_Your instructions_
Reproduce the items below, swapping each "gray cross" for "silver cross" and leaving every other word unchanged. Leave the pictures out of your answer.

_Listed entries_
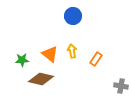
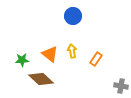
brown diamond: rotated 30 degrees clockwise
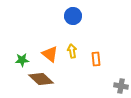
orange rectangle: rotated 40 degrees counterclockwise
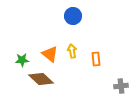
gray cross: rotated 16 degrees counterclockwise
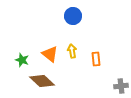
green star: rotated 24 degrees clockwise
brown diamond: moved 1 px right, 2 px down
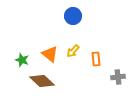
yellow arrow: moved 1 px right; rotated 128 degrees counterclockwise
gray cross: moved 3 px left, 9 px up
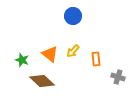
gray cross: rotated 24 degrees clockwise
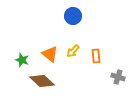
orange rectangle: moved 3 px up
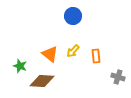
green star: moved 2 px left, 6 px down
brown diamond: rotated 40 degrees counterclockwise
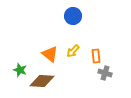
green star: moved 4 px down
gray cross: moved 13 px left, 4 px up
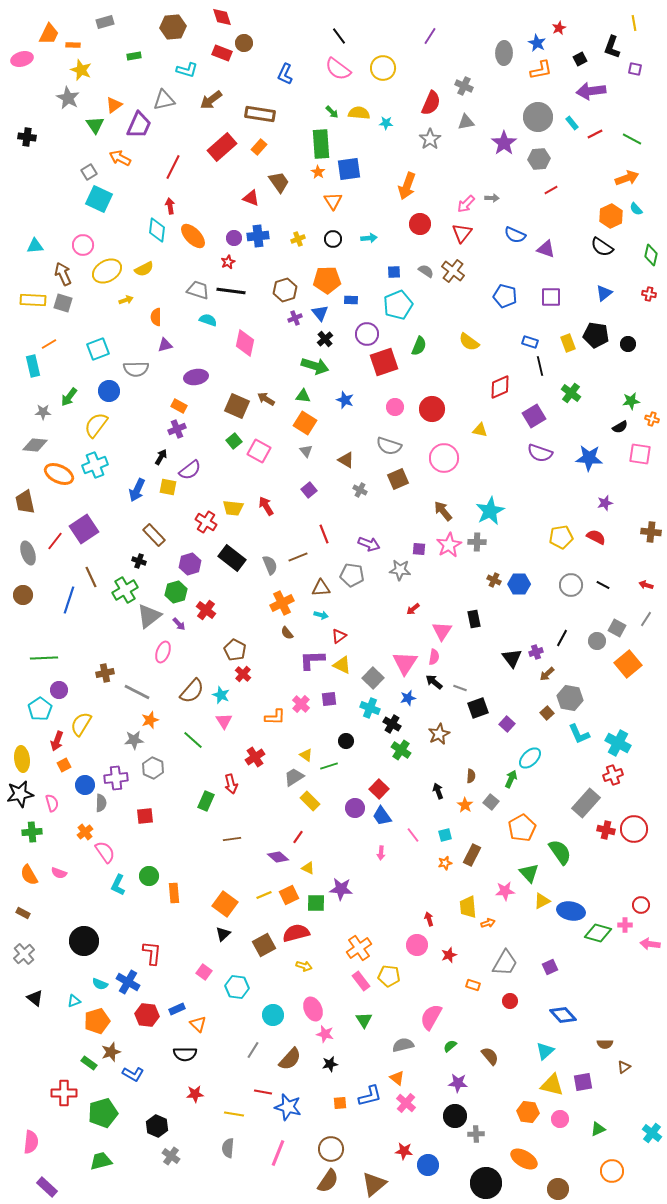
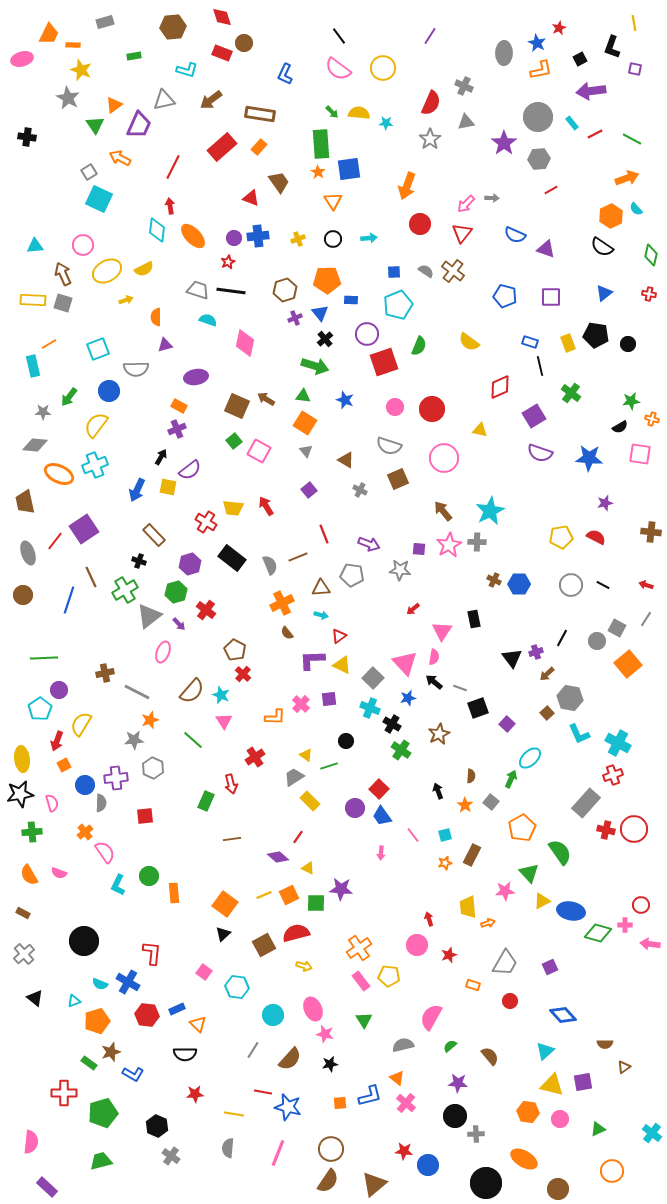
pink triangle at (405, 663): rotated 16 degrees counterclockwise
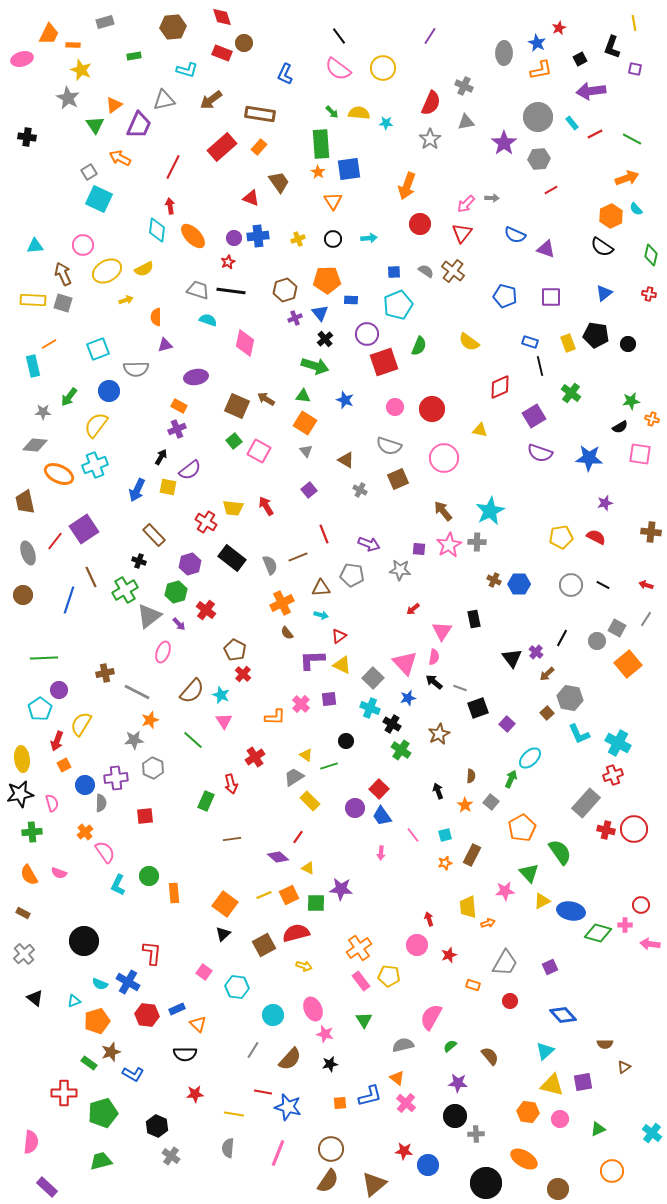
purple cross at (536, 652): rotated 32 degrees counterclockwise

_Exercise output_
brown diamond: rotated 30 degrees clockwise
orange rectangle: rotated 40 degrees counterclockwise
silver cross: rotated 16 degrees counterclockwise
green star: rotated 24 degrees clockwise
brown diamond: moved 1 px right, 2 px down
yellow arrow: moved 1 px right; rotated 128 degrees counterclockwise
silver cross: moved 3 px left, 9 px up
silver cross: rotated 24 degrees clockwise
orange rectangle: moved 3 px up
green star: moved 2 px left, 6 px down
brown diamond: rotated 40 degrees counterclockwise
green star: moved 4 px down
silver cross: moved 13 px left, 4 px up
pink triangle at (405, 663): rotated 16 degrees counterclockwise
purple cross at (536, 652): rotated 32 degrees counterclockwise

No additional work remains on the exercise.